- **O que se pede**
Informe quantas linhas abaixo contêm a sequência "alto", diferenciando maiúsculas de minúsculas. Responda apenas com o número.

- **Material fornecido**
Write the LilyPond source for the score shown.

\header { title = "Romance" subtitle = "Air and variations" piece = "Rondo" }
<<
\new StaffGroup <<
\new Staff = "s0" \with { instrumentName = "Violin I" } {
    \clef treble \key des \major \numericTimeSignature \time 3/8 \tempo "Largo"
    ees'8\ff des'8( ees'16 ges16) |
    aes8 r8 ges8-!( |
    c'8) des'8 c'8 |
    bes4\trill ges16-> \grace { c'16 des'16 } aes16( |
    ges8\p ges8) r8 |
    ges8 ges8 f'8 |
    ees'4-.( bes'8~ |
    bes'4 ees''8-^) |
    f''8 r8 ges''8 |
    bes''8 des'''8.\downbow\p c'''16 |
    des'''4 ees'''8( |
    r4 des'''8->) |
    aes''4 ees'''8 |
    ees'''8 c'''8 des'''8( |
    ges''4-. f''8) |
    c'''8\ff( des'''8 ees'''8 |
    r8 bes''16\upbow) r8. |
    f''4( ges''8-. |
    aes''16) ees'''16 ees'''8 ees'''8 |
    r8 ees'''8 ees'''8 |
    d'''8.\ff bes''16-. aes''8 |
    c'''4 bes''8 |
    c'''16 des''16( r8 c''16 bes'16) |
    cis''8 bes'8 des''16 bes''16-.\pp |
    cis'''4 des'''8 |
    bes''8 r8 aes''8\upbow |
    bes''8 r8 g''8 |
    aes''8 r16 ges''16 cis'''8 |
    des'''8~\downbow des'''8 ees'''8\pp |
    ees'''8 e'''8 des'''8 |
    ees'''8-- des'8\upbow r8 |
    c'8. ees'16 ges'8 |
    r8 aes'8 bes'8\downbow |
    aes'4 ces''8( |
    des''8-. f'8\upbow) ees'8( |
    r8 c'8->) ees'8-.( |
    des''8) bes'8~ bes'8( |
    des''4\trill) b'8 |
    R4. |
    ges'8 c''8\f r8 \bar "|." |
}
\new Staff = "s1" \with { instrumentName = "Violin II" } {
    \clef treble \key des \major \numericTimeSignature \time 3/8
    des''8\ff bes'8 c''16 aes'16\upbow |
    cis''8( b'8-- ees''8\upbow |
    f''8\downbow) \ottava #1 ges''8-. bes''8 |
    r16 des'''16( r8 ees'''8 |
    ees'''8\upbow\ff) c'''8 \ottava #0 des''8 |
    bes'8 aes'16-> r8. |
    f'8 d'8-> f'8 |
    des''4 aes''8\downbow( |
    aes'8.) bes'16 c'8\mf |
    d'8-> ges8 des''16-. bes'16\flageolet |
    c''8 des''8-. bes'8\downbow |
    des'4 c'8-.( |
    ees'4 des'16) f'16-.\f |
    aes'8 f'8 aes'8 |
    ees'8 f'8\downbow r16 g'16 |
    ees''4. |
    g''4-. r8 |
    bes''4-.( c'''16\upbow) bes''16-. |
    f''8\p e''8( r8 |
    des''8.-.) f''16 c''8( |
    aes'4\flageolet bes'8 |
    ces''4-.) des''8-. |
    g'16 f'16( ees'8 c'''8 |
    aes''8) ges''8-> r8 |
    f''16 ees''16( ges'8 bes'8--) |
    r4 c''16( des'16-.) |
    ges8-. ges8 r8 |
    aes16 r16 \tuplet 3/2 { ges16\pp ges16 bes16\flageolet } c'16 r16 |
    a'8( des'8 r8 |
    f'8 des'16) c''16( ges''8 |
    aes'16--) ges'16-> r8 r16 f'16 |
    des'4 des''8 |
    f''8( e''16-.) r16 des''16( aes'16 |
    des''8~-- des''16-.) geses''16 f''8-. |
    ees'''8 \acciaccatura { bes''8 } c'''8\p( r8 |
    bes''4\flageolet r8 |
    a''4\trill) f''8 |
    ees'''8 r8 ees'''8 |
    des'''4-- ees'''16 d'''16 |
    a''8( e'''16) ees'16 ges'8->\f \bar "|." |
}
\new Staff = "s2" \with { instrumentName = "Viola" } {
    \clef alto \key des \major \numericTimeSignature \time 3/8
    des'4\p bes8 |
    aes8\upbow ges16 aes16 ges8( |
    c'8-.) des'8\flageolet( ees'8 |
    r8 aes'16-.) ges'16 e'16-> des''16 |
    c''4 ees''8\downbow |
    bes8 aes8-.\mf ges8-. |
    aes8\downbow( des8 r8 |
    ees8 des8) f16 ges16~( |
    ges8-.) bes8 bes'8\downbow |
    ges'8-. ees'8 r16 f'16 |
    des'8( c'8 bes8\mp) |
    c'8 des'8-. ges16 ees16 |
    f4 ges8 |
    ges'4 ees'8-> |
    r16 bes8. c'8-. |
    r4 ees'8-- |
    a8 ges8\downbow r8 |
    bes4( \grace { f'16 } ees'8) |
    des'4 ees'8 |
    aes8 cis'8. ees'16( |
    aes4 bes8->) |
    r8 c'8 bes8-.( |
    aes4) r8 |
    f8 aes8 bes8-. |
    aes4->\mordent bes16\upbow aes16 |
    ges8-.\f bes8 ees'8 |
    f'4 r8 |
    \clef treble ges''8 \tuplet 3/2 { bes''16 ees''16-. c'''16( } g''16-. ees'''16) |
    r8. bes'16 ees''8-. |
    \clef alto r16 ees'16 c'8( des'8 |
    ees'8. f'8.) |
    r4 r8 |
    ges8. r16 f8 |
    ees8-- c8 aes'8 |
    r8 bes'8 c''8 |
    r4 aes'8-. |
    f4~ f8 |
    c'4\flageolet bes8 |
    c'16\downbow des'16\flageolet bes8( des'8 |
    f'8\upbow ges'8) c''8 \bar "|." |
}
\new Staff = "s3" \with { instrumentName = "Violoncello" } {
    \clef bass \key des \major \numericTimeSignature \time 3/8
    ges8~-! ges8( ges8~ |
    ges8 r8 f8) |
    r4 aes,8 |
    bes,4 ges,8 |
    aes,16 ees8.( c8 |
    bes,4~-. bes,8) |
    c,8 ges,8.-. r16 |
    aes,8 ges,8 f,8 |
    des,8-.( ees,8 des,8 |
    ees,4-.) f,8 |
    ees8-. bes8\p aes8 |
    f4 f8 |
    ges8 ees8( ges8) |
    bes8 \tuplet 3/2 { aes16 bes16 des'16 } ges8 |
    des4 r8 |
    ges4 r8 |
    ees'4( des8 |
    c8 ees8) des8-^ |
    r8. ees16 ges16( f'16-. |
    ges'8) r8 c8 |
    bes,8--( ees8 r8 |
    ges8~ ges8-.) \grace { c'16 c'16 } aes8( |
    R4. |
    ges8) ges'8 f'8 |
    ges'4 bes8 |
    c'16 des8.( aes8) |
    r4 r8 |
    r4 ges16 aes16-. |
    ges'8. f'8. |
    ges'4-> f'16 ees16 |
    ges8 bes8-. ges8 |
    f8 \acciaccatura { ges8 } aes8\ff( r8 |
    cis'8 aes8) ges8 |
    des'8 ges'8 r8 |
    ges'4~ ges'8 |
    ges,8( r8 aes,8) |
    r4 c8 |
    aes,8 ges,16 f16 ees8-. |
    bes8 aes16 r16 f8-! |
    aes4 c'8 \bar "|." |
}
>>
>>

- **Resposta do exercício**
2